Goal of the exercise
Exact copies of the lines from the line containing "CN1 pin 1: VIN -> GND" through the last line of the entries below are the whole answer.

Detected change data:

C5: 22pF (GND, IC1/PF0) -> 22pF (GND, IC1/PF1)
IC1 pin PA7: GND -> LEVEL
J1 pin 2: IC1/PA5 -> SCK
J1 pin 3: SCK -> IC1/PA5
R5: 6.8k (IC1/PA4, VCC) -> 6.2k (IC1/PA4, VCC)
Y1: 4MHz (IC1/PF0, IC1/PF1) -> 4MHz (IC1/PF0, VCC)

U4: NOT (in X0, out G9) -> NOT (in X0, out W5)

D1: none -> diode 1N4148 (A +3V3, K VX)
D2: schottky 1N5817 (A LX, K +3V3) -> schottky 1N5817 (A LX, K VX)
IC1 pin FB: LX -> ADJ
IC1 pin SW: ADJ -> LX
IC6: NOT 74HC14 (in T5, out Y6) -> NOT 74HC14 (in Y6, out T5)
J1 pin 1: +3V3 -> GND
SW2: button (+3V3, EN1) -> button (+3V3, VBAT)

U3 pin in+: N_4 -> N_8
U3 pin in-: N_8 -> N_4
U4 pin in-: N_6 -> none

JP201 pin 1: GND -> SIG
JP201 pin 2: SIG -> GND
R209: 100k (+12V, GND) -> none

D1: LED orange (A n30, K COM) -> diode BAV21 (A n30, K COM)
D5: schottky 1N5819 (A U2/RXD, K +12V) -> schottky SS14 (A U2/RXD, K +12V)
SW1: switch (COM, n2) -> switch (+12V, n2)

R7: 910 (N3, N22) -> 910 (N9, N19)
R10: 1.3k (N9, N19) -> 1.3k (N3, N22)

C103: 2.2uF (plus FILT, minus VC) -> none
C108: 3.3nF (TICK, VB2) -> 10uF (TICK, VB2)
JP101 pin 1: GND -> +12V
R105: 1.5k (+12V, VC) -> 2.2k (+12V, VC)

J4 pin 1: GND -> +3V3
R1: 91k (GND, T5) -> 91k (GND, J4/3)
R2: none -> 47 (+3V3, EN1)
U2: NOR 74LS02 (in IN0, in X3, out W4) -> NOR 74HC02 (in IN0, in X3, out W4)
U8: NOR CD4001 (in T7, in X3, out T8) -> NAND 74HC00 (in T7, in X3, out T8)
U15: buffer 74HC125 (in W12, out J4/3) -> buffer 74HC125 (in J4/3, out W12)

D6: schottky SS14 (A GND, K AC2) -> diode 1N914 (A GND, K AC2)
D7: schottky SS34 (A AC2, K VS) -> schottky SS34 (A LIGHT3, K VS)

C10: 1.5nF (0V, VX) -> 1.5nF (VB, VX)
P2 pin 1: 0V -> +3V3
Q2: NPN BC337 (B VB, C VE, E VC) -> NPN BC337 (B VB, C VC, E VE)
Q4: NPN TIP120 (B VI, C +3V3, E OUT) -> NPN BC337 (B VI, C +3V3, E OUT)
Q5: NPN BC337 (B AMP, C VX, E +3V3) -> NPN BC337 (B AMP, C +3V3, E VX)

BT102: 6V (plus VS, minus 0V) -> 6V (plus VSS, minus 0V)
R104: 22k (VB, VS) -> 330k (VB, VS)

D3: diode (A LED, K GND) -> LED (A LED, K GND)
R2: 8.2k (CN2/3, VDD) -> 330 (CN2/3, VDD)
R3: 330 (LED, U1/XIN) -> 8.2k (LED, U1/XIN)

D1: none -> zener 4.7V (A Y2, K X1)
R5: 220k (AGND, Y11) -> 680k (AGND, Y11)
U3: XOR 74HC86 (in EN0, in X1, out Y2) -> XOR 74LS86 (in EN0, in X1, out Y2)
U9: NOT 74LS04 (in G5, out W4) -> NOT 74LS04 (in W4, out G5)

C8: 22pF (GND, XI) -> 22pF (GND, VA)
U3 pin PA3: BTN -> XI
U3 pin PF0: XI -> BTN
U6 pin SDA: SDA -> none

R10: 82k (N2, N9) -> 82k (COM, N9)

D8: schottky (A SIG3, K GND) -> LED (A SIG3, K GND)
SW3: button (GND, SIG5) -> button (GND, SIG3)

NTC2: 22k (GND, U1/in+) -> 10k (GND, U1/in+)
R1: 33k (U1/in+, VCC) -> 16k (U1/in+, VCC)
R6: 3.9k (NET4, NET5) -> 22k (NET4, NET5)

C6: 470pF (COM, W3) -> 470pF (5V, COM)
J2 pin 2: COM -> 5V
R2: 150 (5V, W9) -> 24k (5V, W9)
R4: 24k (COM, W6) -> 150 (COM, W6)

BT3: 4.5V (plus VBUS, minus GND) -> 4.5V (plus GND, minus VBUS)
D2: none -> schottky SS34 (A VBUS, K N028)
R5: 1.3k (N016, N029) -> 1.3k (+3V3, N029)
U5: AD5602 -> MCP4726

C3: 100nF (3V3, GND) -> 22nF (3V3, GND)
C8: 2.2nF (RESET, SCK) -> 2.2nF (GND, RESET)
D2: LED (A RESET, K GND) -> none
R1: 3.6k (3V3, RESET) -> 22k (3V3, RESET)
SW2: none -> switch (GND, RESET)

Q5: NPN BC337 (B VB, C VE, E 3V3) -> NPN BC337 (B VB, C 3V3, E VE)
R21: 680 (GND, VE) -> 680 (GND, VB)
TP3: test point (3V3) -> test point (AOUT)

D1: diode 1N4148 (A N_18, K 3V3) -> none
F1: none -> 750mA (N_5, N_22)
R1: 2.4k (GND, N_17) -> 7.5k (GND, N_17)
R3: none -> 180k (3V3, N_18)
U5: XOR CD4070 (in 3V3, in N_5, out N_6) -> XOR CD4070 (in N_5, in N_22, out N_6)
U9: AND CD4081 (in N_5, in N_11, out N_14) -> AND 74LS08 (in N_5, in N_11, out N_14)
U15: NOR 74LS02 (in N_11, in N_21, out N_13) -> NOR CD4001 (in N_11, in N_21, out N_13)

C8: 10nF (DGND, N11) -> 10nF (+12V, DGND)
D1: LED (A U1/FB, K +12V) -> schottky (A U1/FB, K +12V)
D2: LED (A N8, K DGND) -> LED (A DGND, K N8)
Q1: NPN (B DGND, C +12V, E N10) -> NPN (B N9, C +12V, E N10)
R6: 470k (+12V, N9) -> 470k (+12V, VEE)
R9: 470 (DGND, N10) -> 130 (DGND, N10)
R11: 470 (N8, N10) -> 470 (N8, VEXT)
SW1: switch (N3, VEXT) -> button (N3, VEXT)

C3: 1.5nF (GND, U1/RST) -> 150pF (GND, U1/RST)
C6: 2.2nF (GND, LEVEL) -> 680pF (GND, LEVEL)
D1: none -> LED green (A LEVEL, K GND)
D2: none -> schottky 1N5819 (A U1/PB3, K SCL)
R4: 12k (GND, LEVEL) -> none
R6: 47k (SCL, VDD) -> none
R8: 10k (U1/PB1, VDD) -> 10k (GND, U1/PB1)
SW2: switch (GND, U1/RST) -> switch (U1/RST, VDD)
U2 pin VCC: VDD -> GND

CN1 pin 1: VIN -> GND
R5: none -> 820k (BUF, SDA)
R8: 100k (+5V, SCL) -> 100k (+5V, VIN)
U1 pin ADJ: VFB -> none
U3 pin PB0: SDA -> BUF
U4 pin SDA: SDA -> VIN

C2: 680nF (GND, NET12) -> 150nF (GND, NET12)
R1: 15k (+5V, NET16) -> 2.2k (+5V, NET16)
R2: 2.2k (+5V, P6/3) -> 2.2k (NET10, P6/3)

Response to this exercise
CN1 pin 1: VIN -> GND
R5: none -> 820k (BUF, SDA)
R8: 100k (+5V, SCL) -> 100k (+5V, VIN)
U1 pin ADJ: VFB -> none
U3 pin PB0: SDA -> BUF
U4 pin SDA: SDA -> VIN

C2: 680nF (GND, NET12) -> 150nF (GND, NET12)
R1: 15k (+5V, NET16) -> 2.2k (+5V, NET16)
R2: 2.2k (+5V, P6/3) -> 2.2k (NET10, P6/3)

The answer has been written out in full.